__Information shown__.
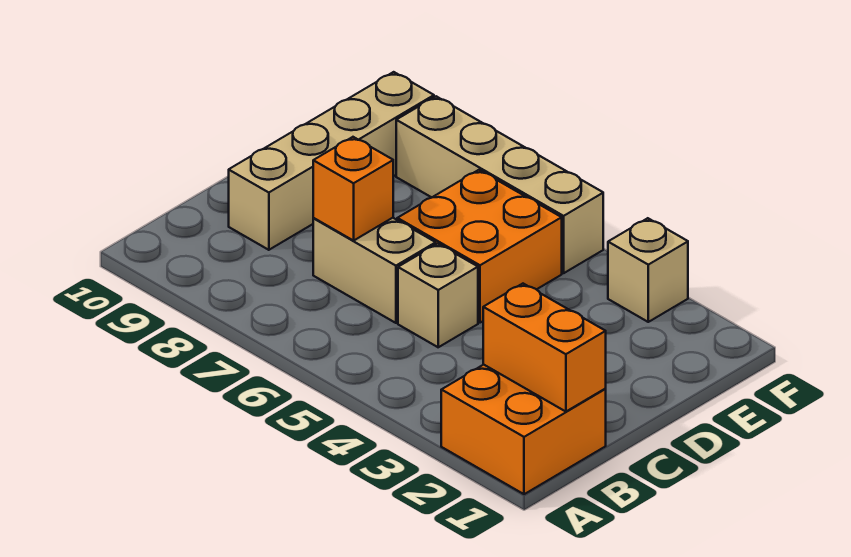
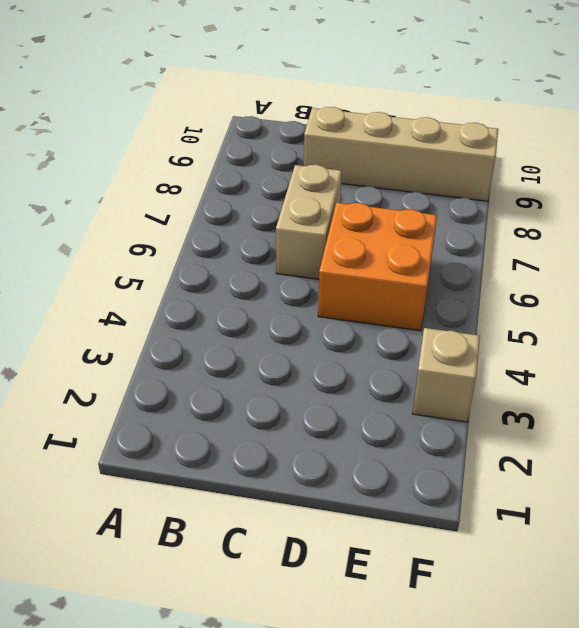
none -> orange brick A1:B2 level 1
none -> tan brick C5 level 1

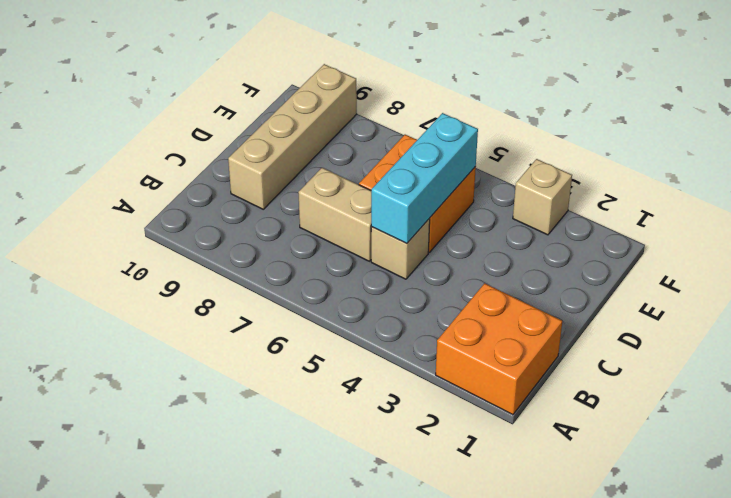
cyan brick C5:E5 level 2 -> none
none -> tan brick F5:F8 level 1
none -> orange brick B1:B2 level 2

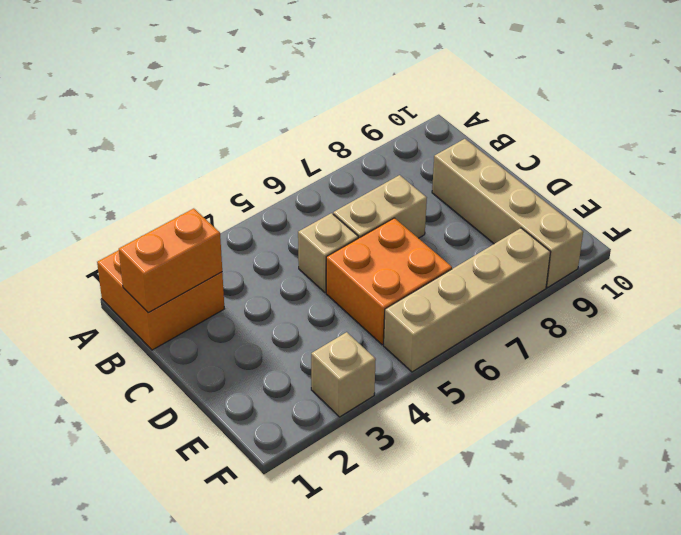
none -> orange brick C7 level 2

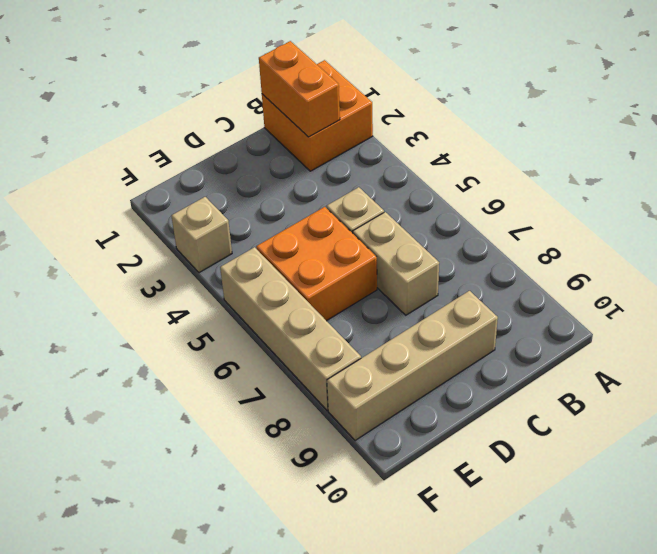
none -> orange brick C7 level 2

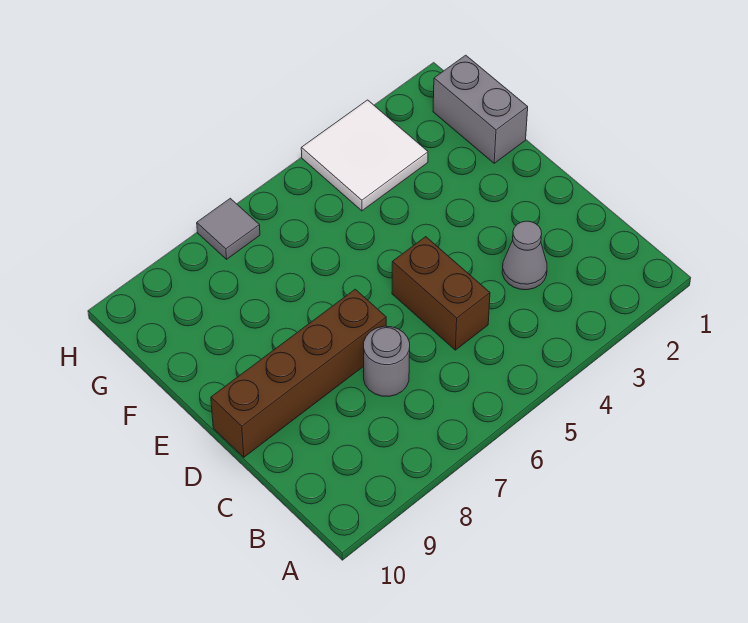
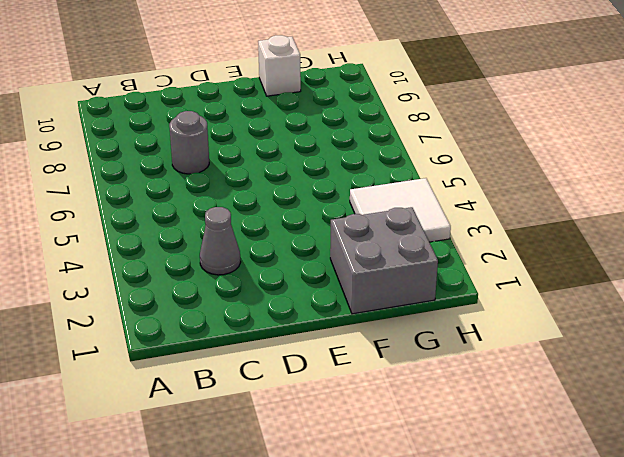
grey brick F1:G2 level 1 -> grey brick F1:G1 level 1
white brick F10 level 1 -> none
none -> brown brick C5:D5 level 1
none -> brown brick D7:D10 level 1

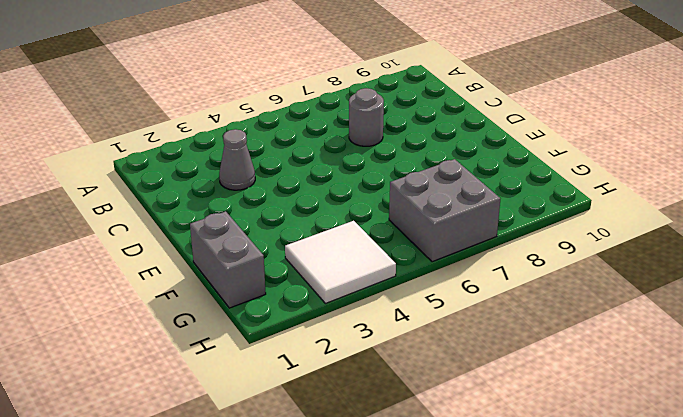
grey brick G6:H7 level 1 -> grey tile H7 level 1
none -> brown brick C5:D5 level 1
none -> brown brick D7:D10 level 1

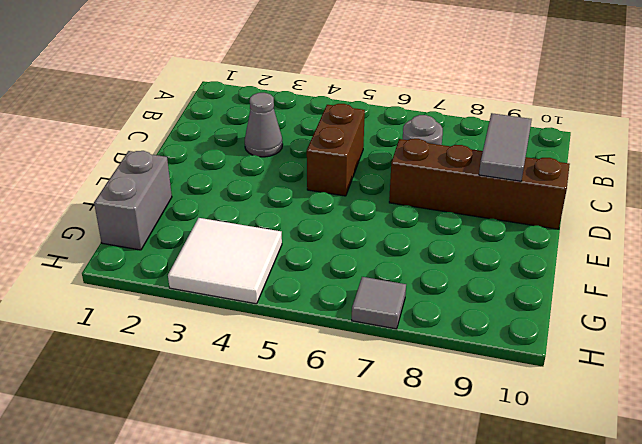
grey tile C9:D9 level 2 -> none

__Task__. Repeat, exactly and in full, all the material above except its pictures.

__Output of the exercise__.
none -> orange brick A1:B2 level 1
none -> tan brick C5 level 1

cyan brick C5:E5 level 2 -> none
none -> tan brick F5:F8 level 1
none -> orange brick B1:B2 level 2

none -> orange brick C7 level 2

none -> orange brick C7 level 2

grey brick F1:G2 level 1 -> grey brick F1:G1 level 1
white brick F10 level 1 -> none
none -> brown brick C5:D5 level 1
none -> brown brick D7:D10 level 1

grey brick G6:H7 level 1 -> grey tile H7 level 1
none -> brown brick C5:D5 level 1
none -> brown brick D7:D10 level 1

grey tile C9:D9 level 2 -> none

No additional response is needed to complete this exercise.